▶ RECORD EXCERPTS:
----

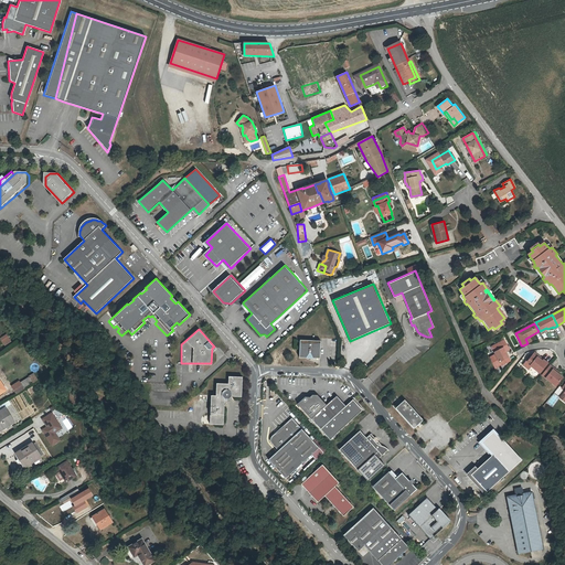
[(0,339),(4,345),(11,341),(7,333),(0,337),(0,339)]
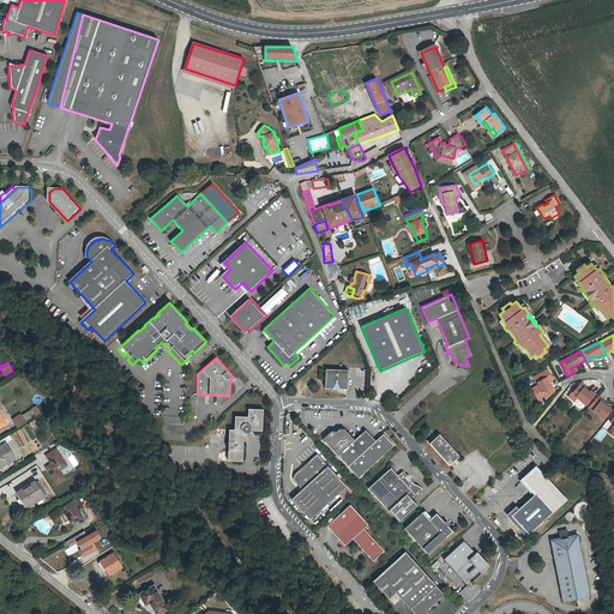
[(325,389),(343,389),(347,389),(348,369),(325,369),(325,389)]
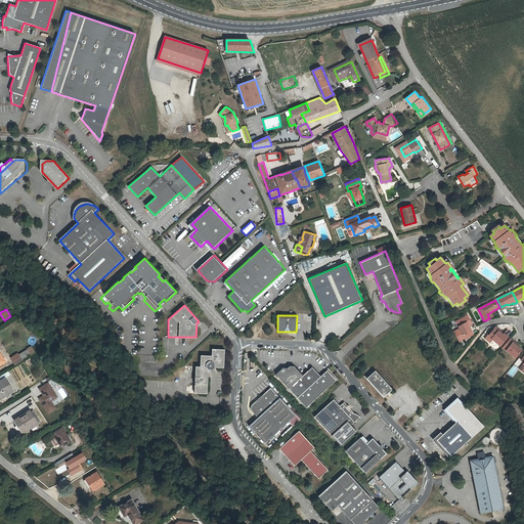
[(467,322),(470,320),(467,315),(463,317),(455,321),(459,329),(464,339),(465,339),(473,335),(468,325),(467,322)]
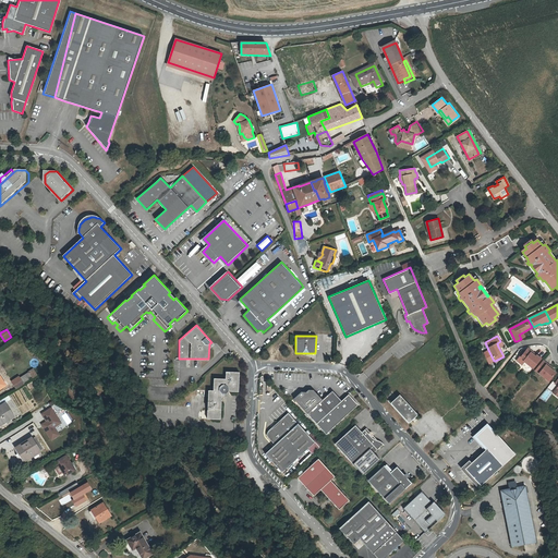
[(494,361),(488,350),(483,353),(488,364),(494,361)]
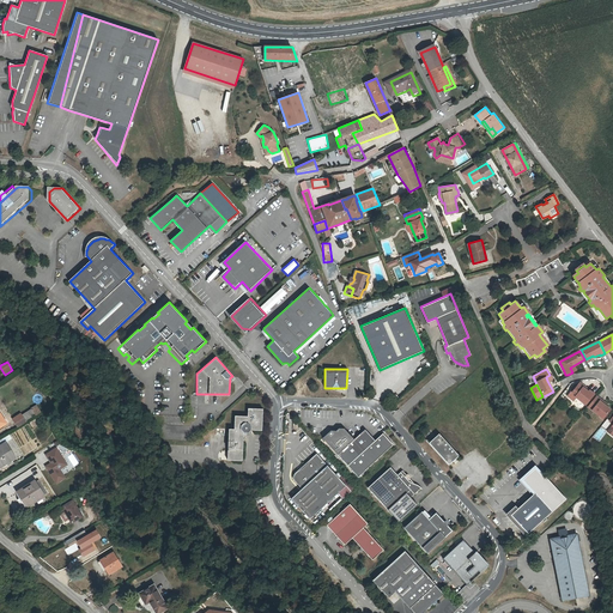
[(576,395),(575,396),(576,398),(584,405),(594,394),(589,390),(588,392),(578,384),(571,392),(576,395)]
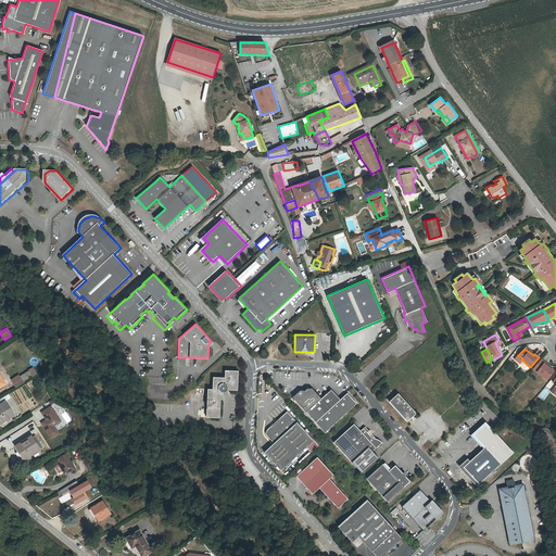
[(544,364),(545,363),(541,359),(533,369),(546,380),(553,371),(550,368),(544,364)]
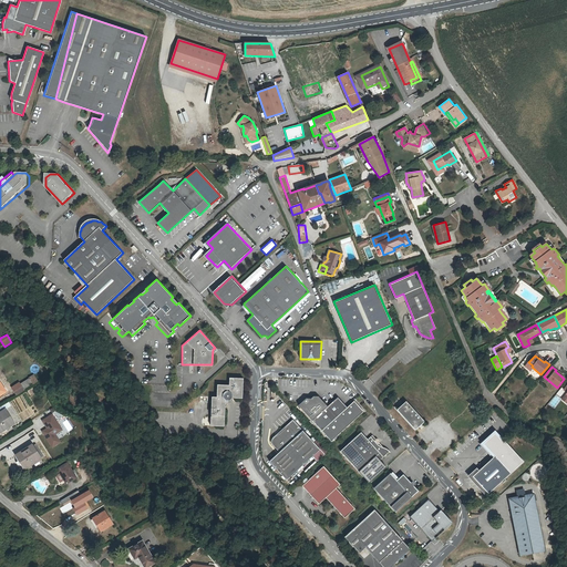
[(536,379),(539,375),(533,369),(529,372),(536,379)]
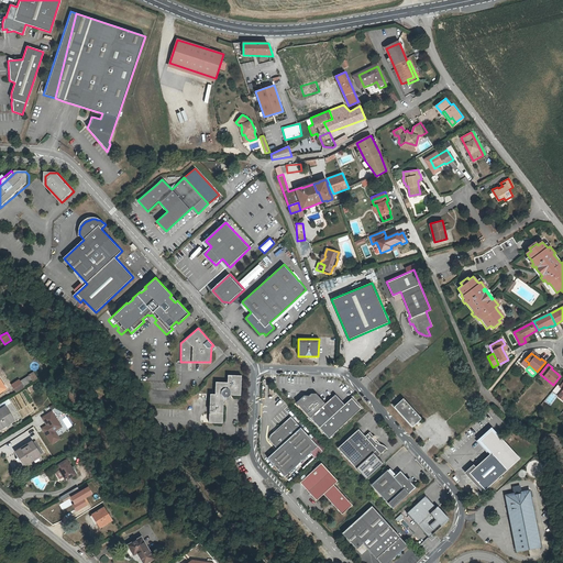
[(214,394),(210,394),(209,421),(222,422),(223,396),(227,397),(230,394),(240,394),(241,374),(228,374),(227,382),(216,381),(214,394)]
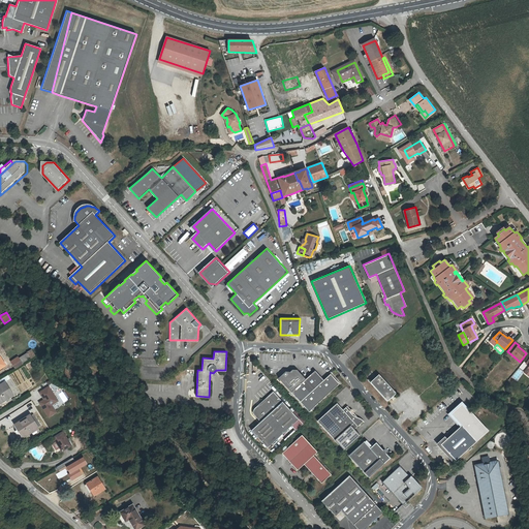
[(29,358),(26,352),(18,359),(17,358),(10,362),(14,369),(22,365),(21,363),(29,358)]
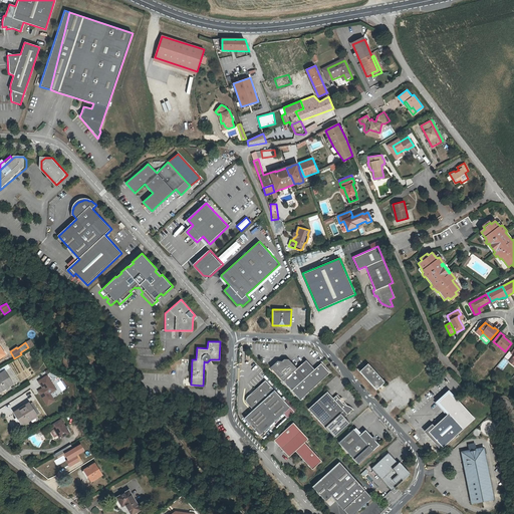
[(313,367),(305,359),(296,367),(287,358),(282,358),(281,359),(276,359),(269,366),(290,390),(300,400),(329,371),(320,362),(314,368),(313,367)]
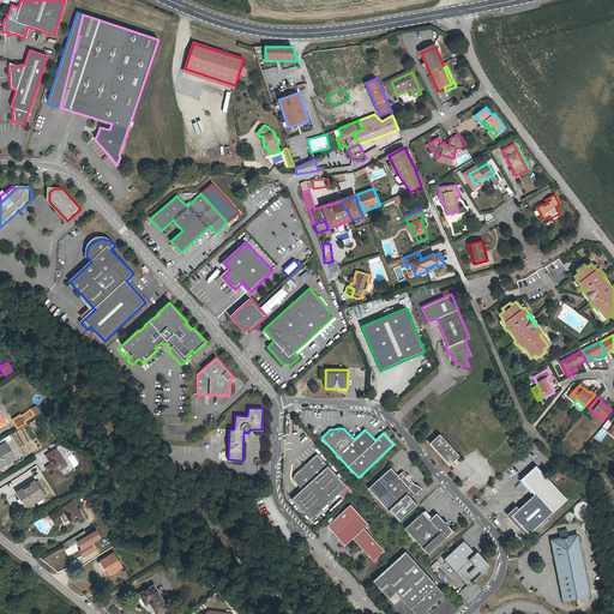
[(428,443),(449,465),(458,456),(438,434),(428,443)]
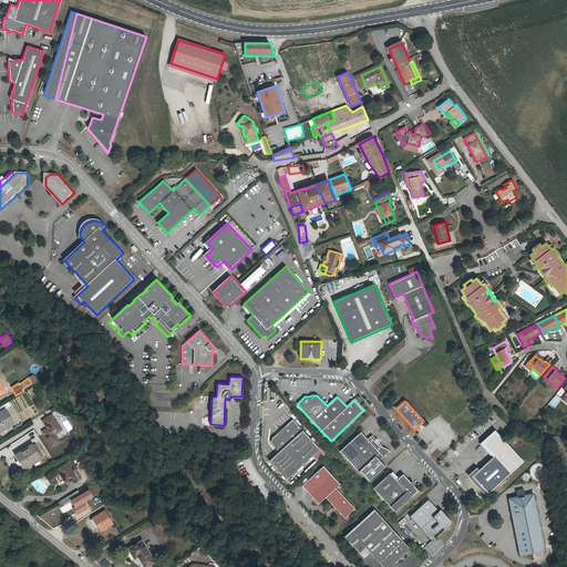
[(16,424),(6,410),(0,413),(0,429),(2,432),(16,424)]
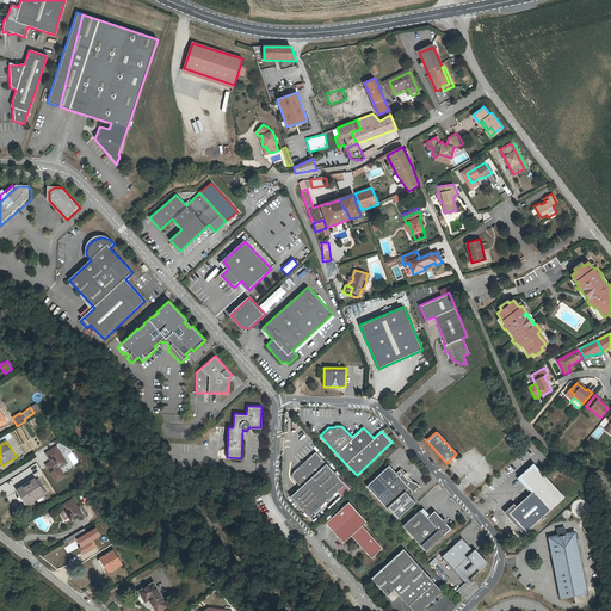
[(208,454),(218,448),(216,444),(205,450),(208,454)]
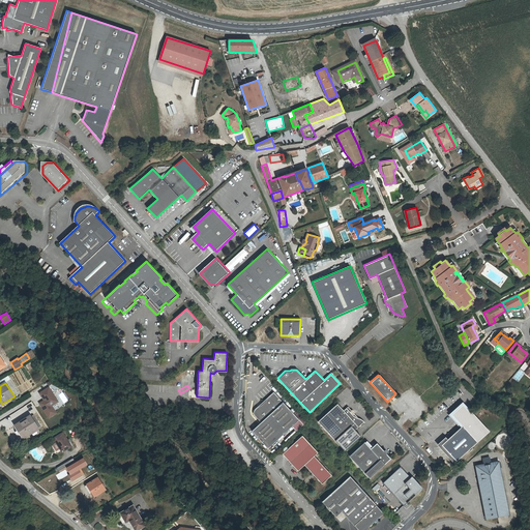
[(59,403),(49,386),(38,393),(43,401),(38,404),(49,419),(58,413),(53,407),(59,403)]
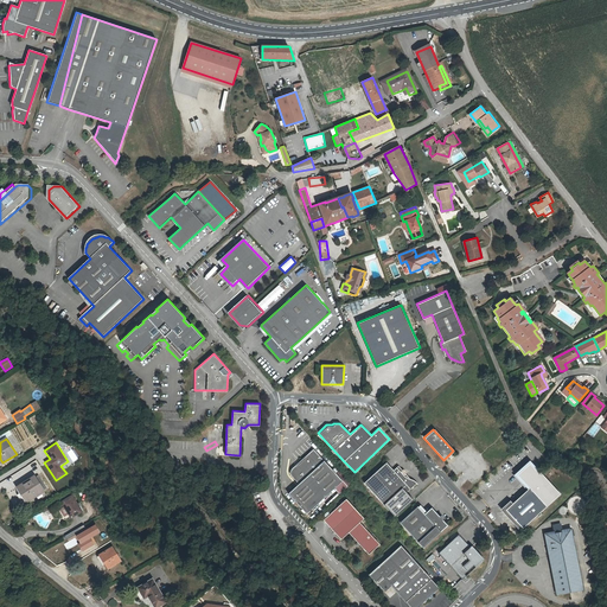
[(299,464),(296,464),(294,466),(292,467),(291,470),(291,471),(291,472),(291,474),(292,475),(298,484),(288,493),(306,513),(343,480),(313,448),(300,460),(301,462),(299,464)]
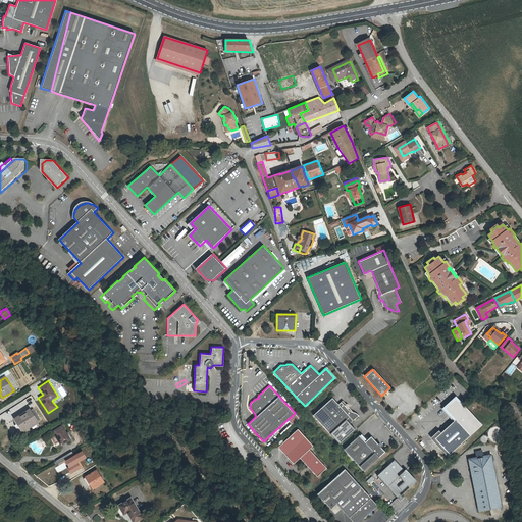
[(344,401),(340,405),(332,398),(313,415),(330,434),(341,425),(347,420),(351,424),(360,417),(358,414),(357,414),(356,414),(355,413),(354,413),(354,412),(344,401)]
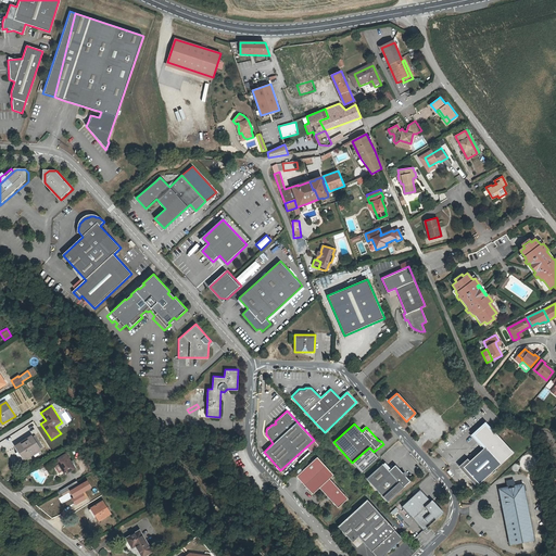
[(493,432),(485,424),(474,433),(485,445),(483,447),(463,466),(478,482),(513,452),(494,430),(493,432)]
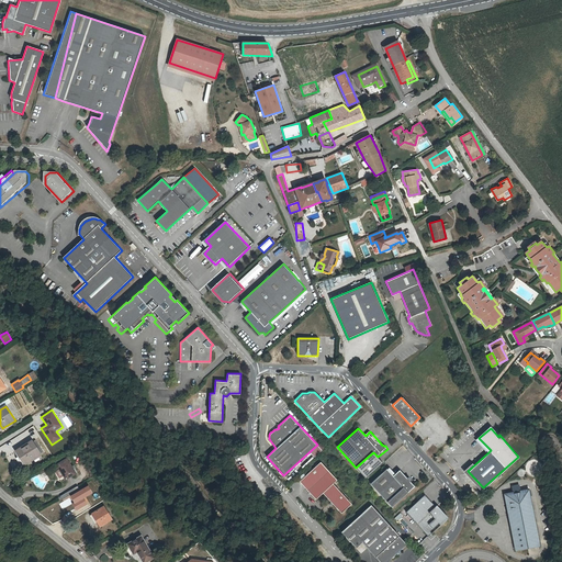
[(62,439),(64,442),(74,437),(71,433),(62,439)]
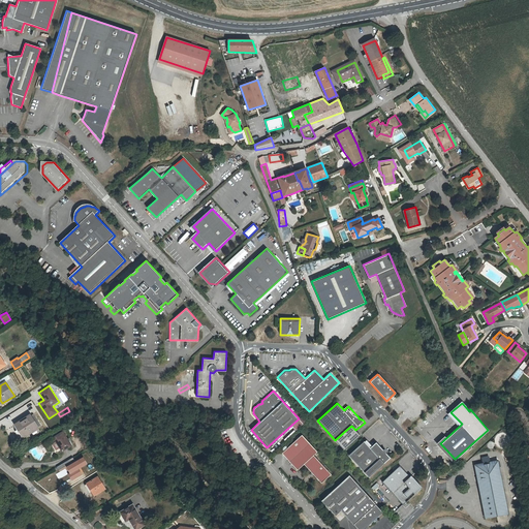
[(462,424),(450,412),(449,413),(460,426),(462,424)]
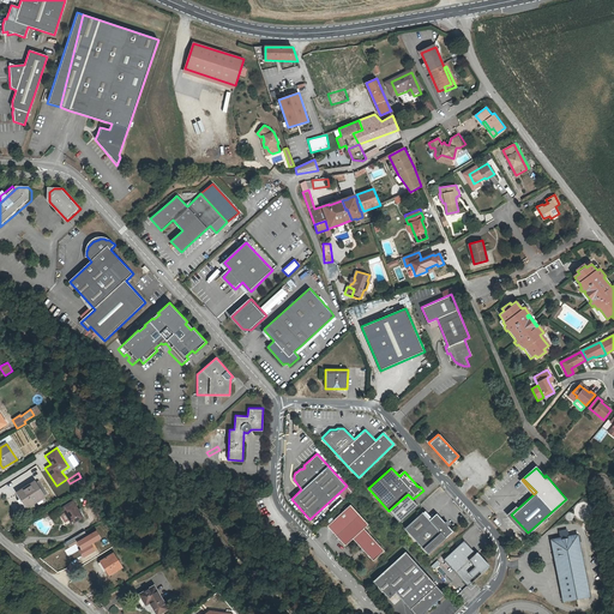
[(18,494),(22,499),(23,498),(29,507),(46,497),(36,482),(18,494)]
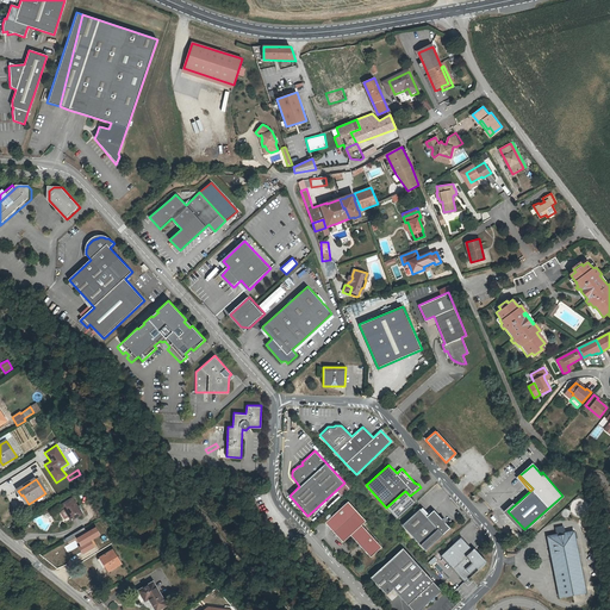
[(405,491),(387,508),(398,520),(416,503),(412,498),(405,491)]
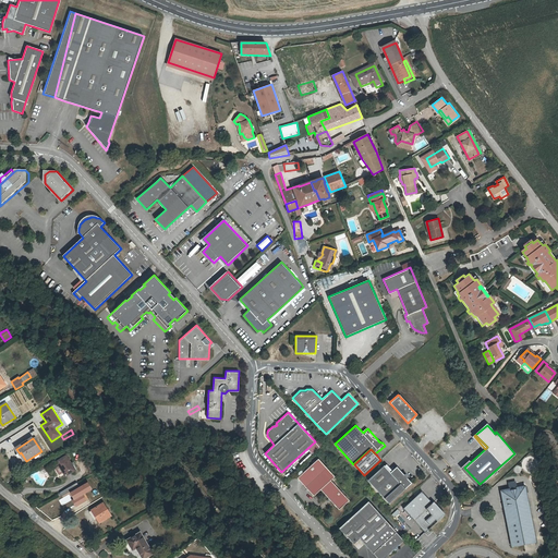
[(531,471),(535,458),(524,455),(520,468),(531,471)]
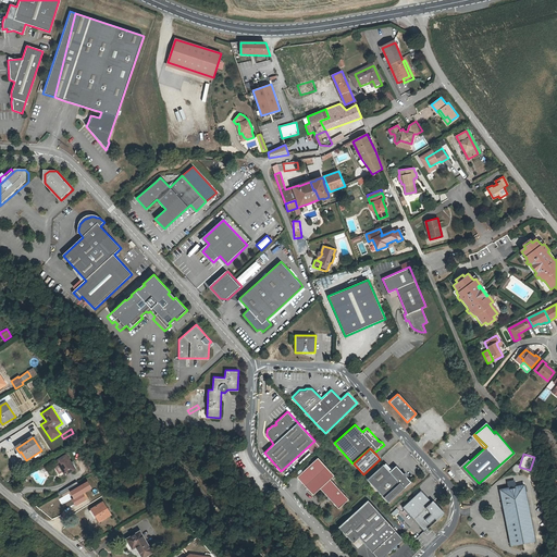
[(74,469),(65,456),(57,461),(64,475),(74,469)]
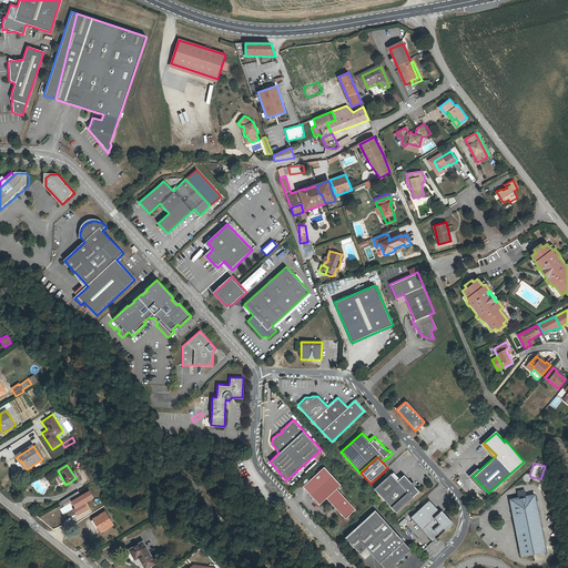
[(323,465),(308,478),(317,487),(310,494),(318,503),(325,496),(344,516),(354,507),(335,487),(340,483),(323,465)]
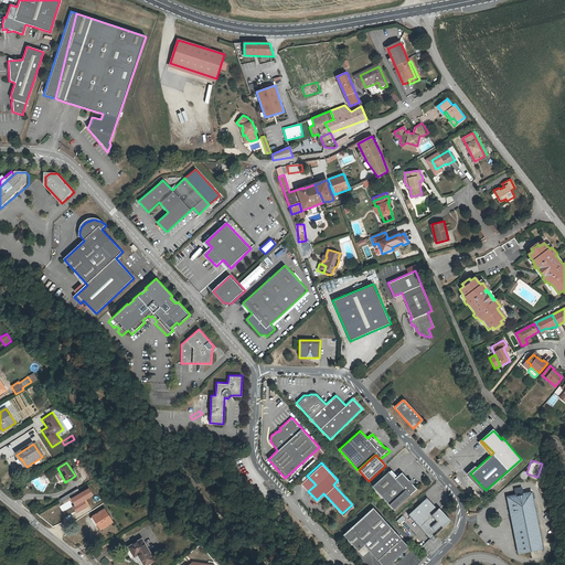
[(387,469),(371,483),(393,508),(415,487),(411,482),(409,478),(407,478),(400,470),(394,476),(387,469)]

----

Print the entries above word for word, without pictures.

[(0,339),(4,345),(11,341),(7,333),(0,337),(0,339)]
[(325,389),(343,389),(347,389),(348,369),(325,369),(325,389)]
[(467,322),(470,320),(467,315),(463,317),(455,321),(459,329),(464,339),(465,339),(473,335),(468,325),(467,322)]
[(494,361),(488,350),(483,353),(488,364),(494,361)]
[(576,395),(575,396),(576,398),(584,405),(594,394),(589,390),(588,392),(578,384),(571,392),(576,395)]
[(544,364),(545,363),(541,359),(533,369),(546,380),(553,371),(550,368),(544,364)]
[(536,379),(539,375),(533,369),(529,372),(536,379)]
[(214,394),(210,394),(209,421),(222,422),(223,396),(227,397),(230,394),(240,394),(241,374),(228,374),(227,382),(216,381),(214,394)]
[(29,358),(26,352),(18,359),(17,358),(10,362),(14,369),(22,365),(21,363),(29,358)]
[(313,367),(305,359),(296,367),(287,358),(282,358),(281,359),(276,359),(269,366),(290,390),(300,400),(329,371),(320,362),(314,368),(313,367)]
[(428,443),(449,465),(458,456),(438,434),(428,443)]
[(16,424),(6,410),(0,413),(0,429),(2,432),(16,424)]
[(208,454),(218,448),(216,444),(205,450),(208,454)]
[(59,403),(49,386),(38,393),(43,401),(38,404),(49,419),(58,413),(53,407),(59,403)]
[(299,464),(296,464),(294,466),(292,467),(291,470),(291,471),(291,472),(291,474),(292,475),(298,484),(288,493),(306,513),(343,480),(313,448),(300,460),(301,462),(299,464)]
[(344,401),(340,405),(332,398),(313,415),(330,434),(341,425),(347,420),(351,424),(360,417),(358,414),(357,414),(356,414),(355,413),(354,413),(354,412),(344,401)]
[(493,432),(485,424),(474,433),(485,445),(483,447),(463,466),(478,482),(513,452),(494,430),(493,432)]
[(62,439),(64,442),(74,437),(71,433),(62,439)]
[(462,424),(450,412),(449,413),(460,426),(462,424)]
[(18,494),(22,499),(23,498),(29,507),(46,497),(36,482),(18,494)]
[(405,491),(387,508),(398,520),(416,503),(412,498),(405,491)]
[(531,471),(535,458),(524,455),(520,468),(531,471)]
[(74,469),(65,456),(57,461),(64,475),(74,469)]
[(323,465),(308,478),(317,487),(310,494),(318,503),(325,496),(344,516),(354,507),(335,487),(340,483),(323,465)]
[(387,469),(371,483),(393,508),(415,487),(411,482),(409,478),(407,478),(400,470),(394,476),(387,469)]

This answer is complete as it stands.